*DIRECTIONS:*
Look through the data below and output, unchanged, every line from the one holding "ENC pin GND: GND -> VIN" through the one holding "STEPPER pin IN4: D14 -> none", inclusive. Skip the pictures.

-- RECORDS follows --

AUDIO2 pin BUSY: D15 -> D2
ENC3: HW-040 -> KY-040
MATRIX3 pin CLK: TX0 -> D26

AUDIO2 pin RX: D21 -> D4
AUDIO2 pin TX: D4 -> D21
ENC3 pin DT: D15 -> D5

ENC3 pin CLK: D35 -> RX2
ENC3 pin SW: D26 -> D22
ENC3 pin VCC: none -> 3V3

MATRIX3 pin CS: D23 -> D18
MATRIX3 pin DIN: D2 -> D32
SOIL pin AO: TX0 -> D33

-- RECORDS concluded --
-- RECORDS follows --

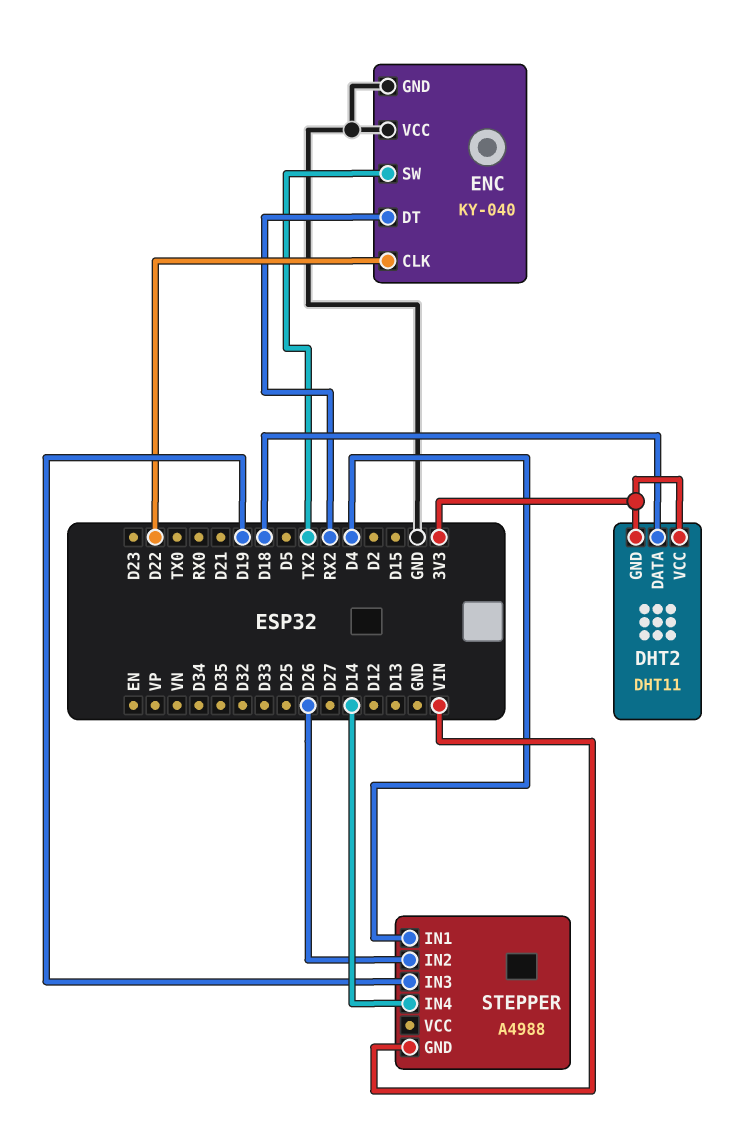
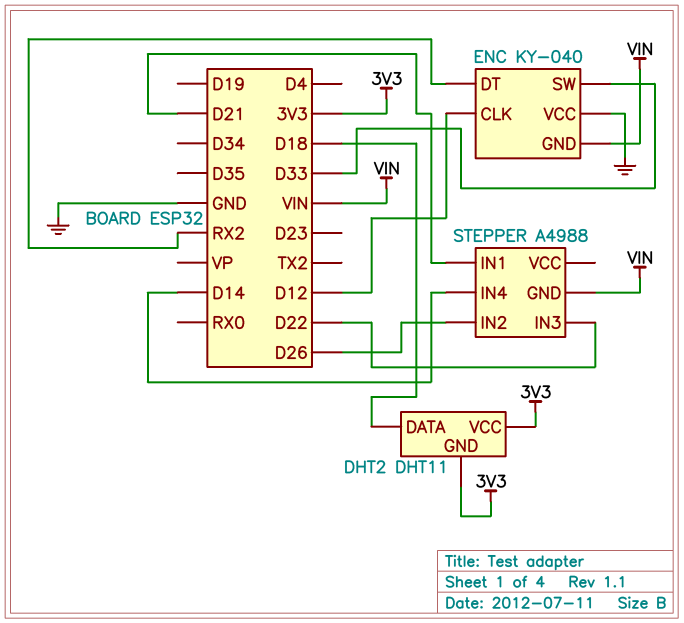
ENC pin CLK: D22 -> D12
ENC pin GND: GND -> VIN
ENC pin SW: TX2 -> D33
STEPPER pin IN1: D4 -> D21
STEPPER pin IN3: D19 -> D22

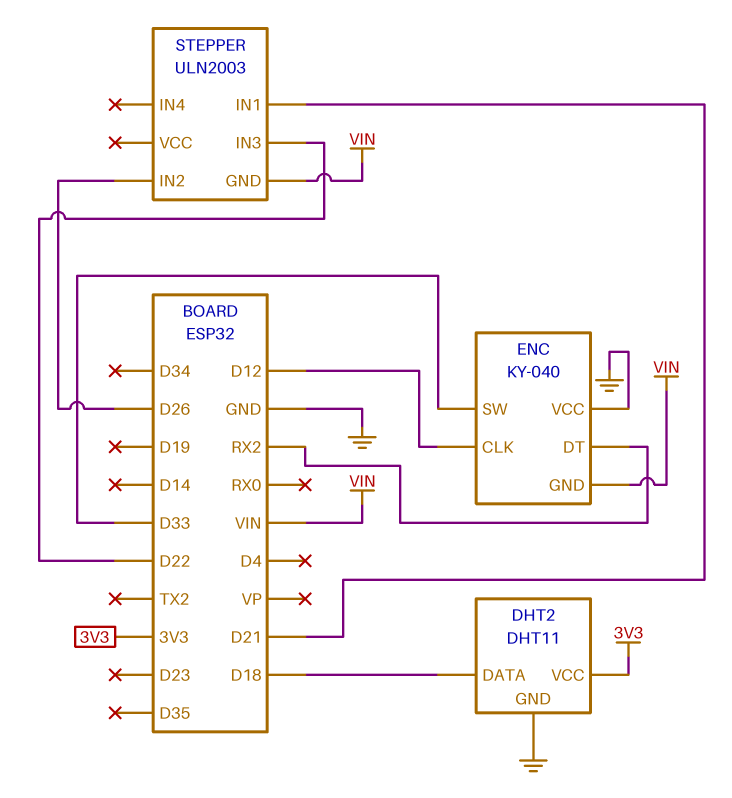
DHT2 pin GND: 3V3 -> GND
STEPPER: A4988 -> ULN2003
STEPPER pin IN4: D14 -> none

-- RECORDS concluded --

*RESULT OF THIS TASK:*
ENC pin GND: GND -> VIN
ENC pin SW: TX2 -> D33
STEPPER pin IN1: D4 -> D21
STEPPER pin IN3: D19 -> D22

DHT2 pin GND: 3V3 -> GND
STEPPER: A4988 -> ULN2003
STEPPER pin IN4: D14 -> none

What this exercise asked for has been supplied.